Required work: The entries are to be repeated exactly, with all pictures omitted.

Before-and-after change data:

--------

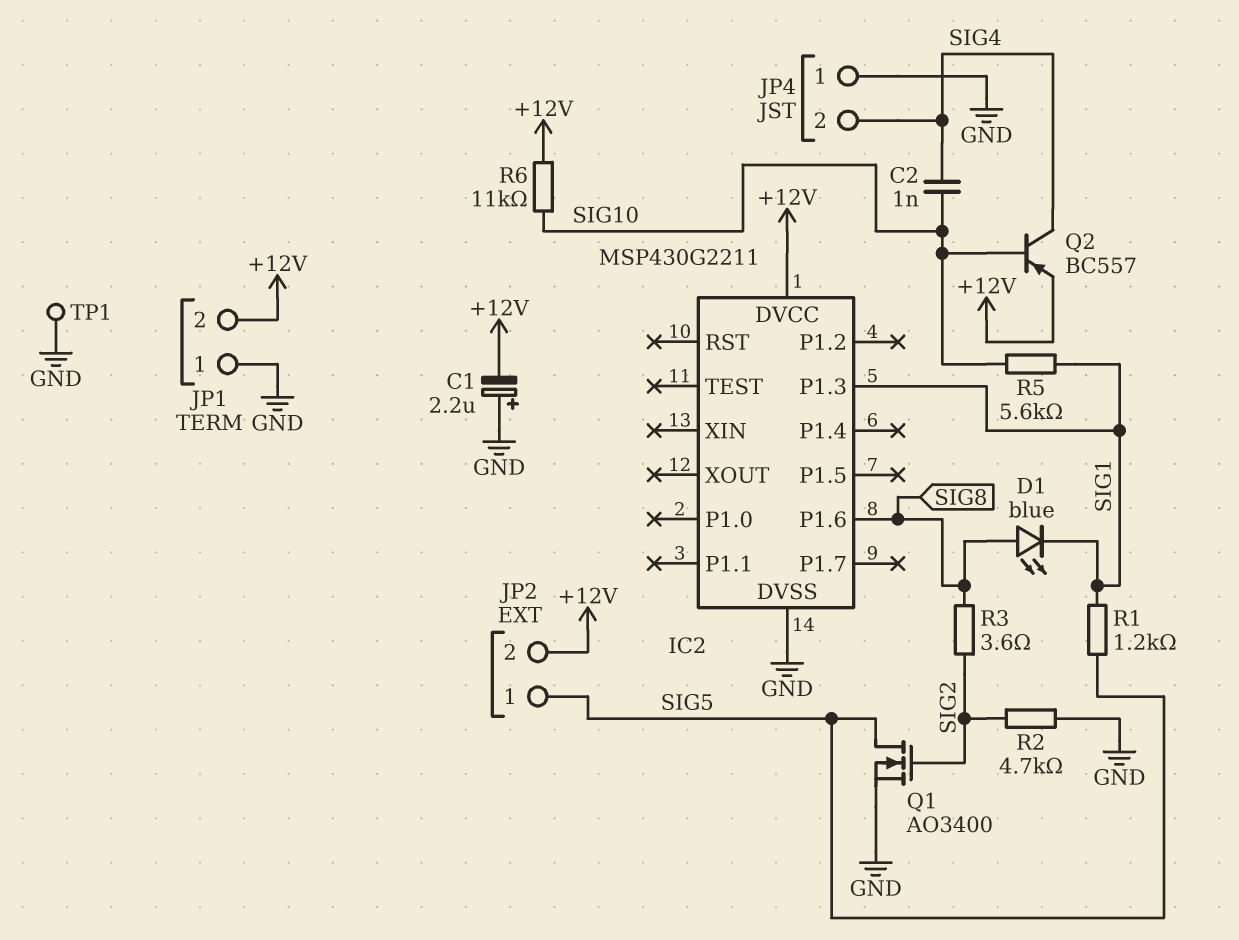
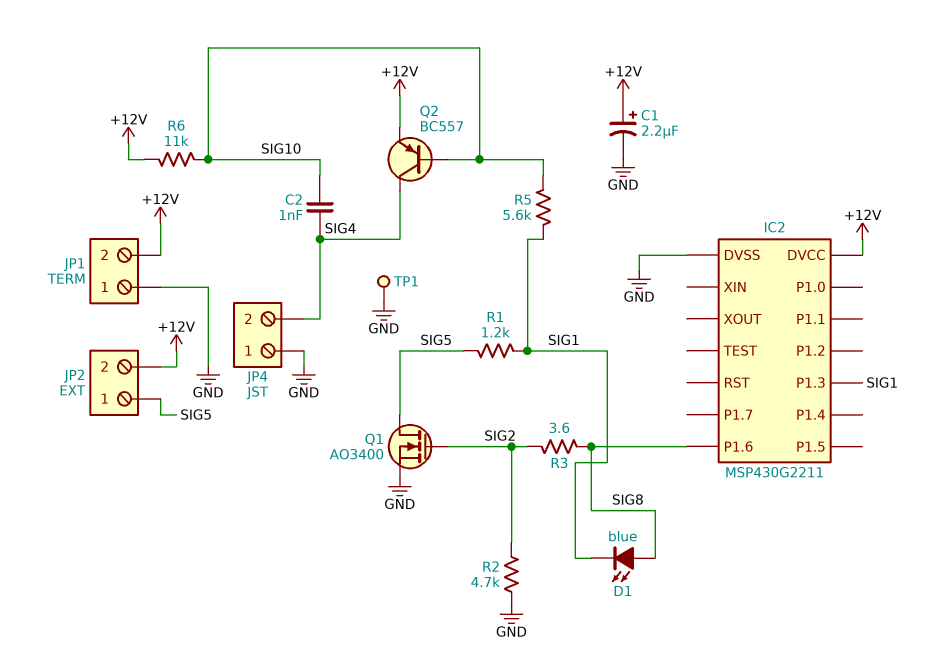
C1: 2.2uF (plus GND, minus +12V) -> 2.2uF (plus +12V, minus GND)

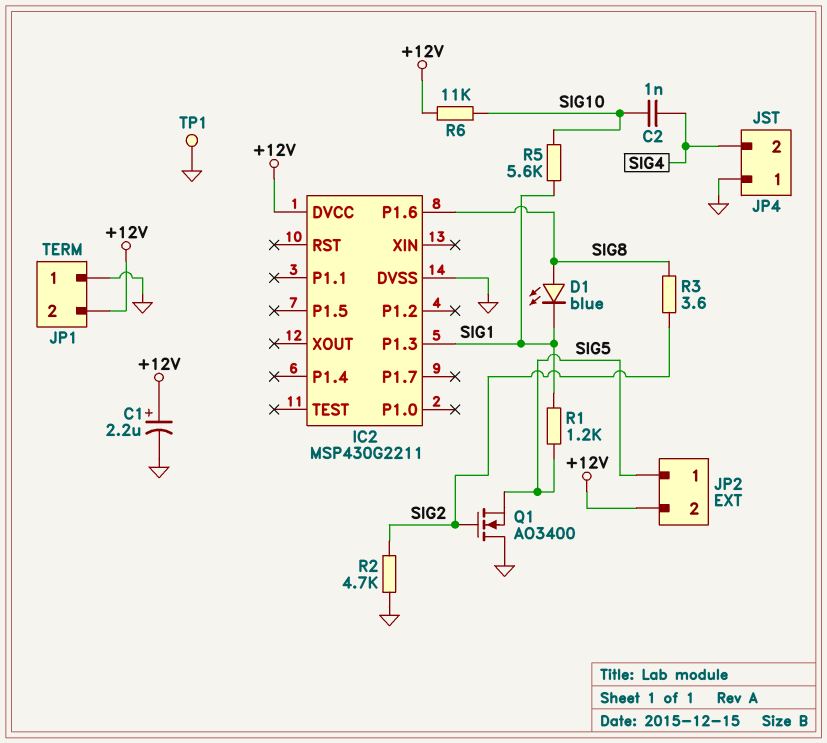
Q1: NMOS AO3400 (G SIG2, D SIG5, S GND) -> NMOS AO3400 (G SIG2, D GND, S SIG5)
Q2: PNP BC557 (B SIG10, C SIG4, E +12V) -> none

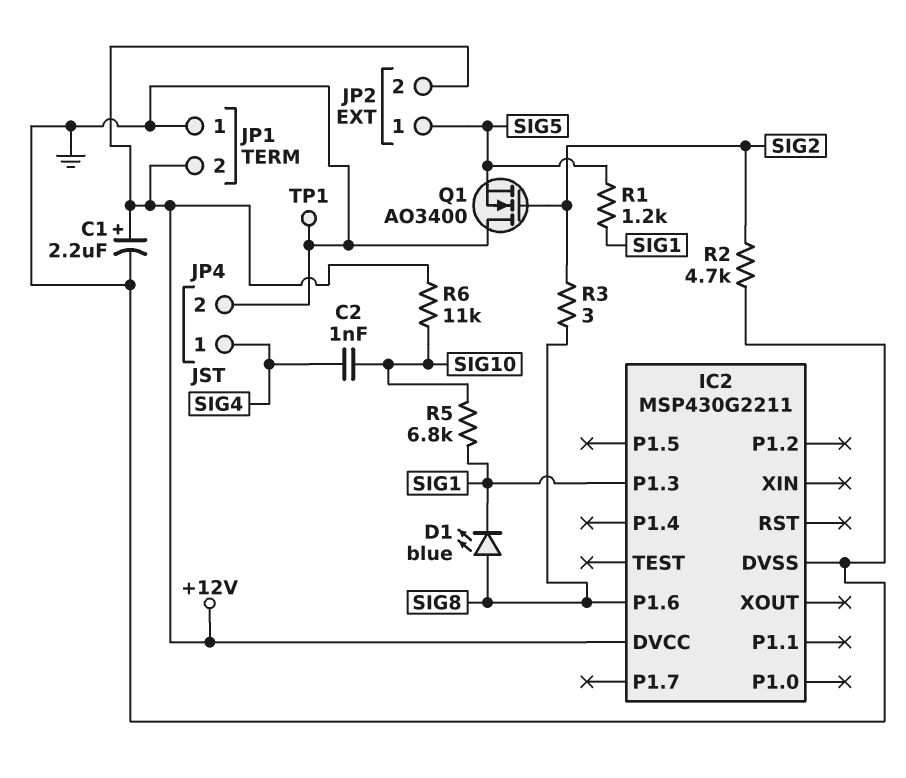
JP4 pin 1: GND -> SIG4
JP4 pin 2: SIG4 -> GND
R3: 3.6 (SIG2, SIG8) -> 3 (SIG2, SIG8)
R5: 5.6k (SIG1, SIG10) -> 6.8k (SIG1, SIG10)

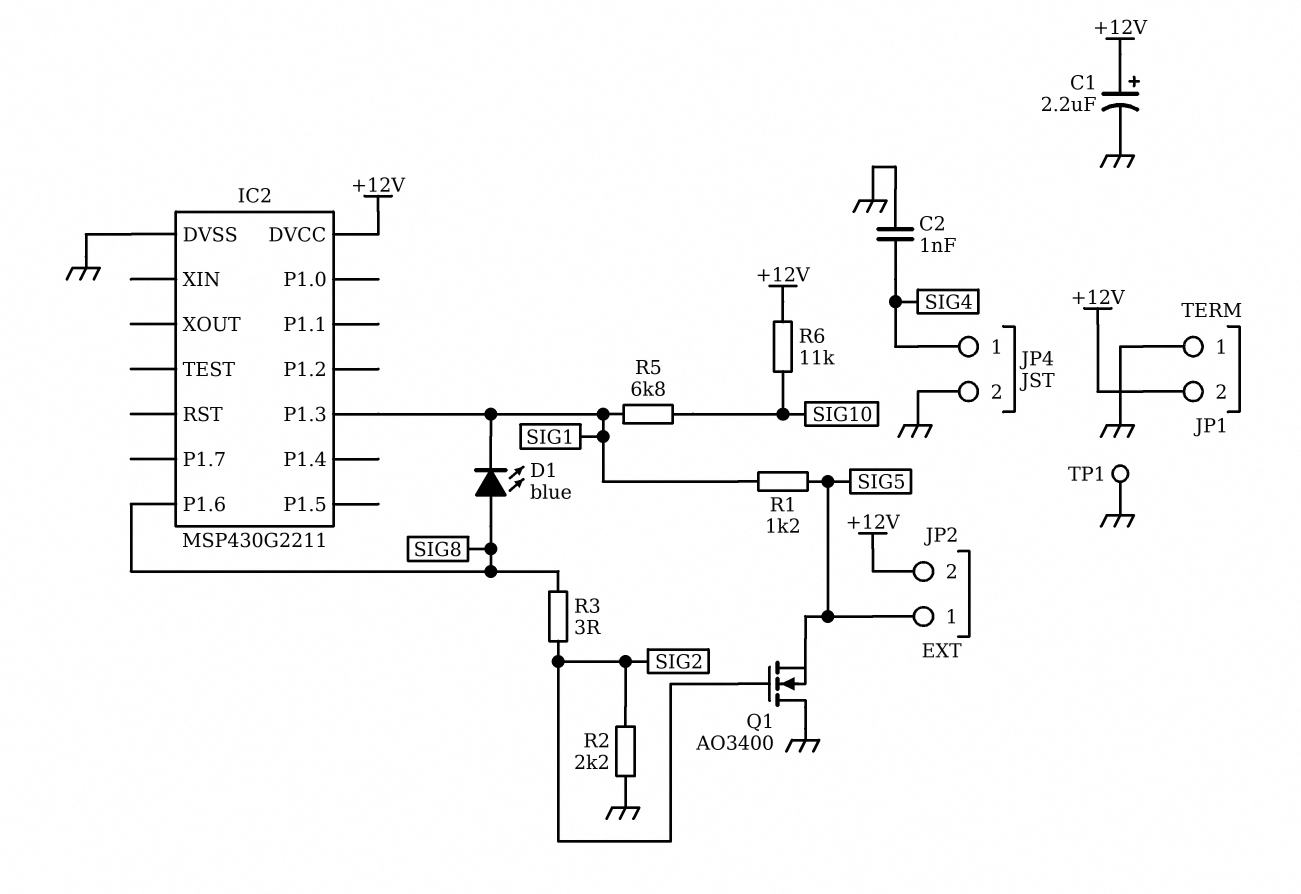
C2: 1nF (SIG4, SIG10) -> 1nF (GND, SIG4)
R2: 4.7k (GND, SIG2) -> 2.2k (GND, SIG2)

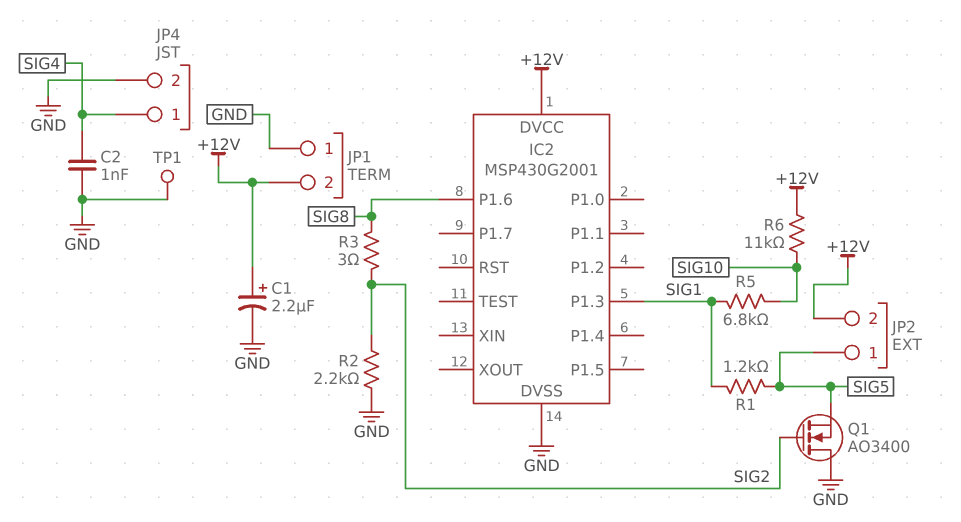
D1: LED blue (A SIG8, K SIG1) -> none
IC2: MSP430G2211 -> MSP430G2001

--------

Output below:
C1: 2.2uF (plus GND, minus +12V) -> 2.2uF (plus +12V, minus GND)

Q1: NMOS AO3400 (G SIG2, D SIG5, S GND) -> NMOS AO3400 (G SIG2, D GND, S SIG5)
Q2: PNP BC557 (B SIG10, C SIG4, E +12V) -> none

JP4 pin 1: GND -> SIG4
JP4 pin 2: SIG4 -> GND
R3: 3.6 (SIG2, SIG8) -> 3 (SIG2, SIG8)
R5: 5.6k (SIG1, SIG10) -> 6.8k (SIG1, SIG10)

C2: 1nF (SIG4, SIG10) -> 1nF (GND, SIG4)
R2: 4.7k (GND, SIG2) -> 2.2k (GND, SIG2)

D1: LED blue (A SIG8, K SIG1) -> none
IC2: MSP430G2211 -> MSP430G2001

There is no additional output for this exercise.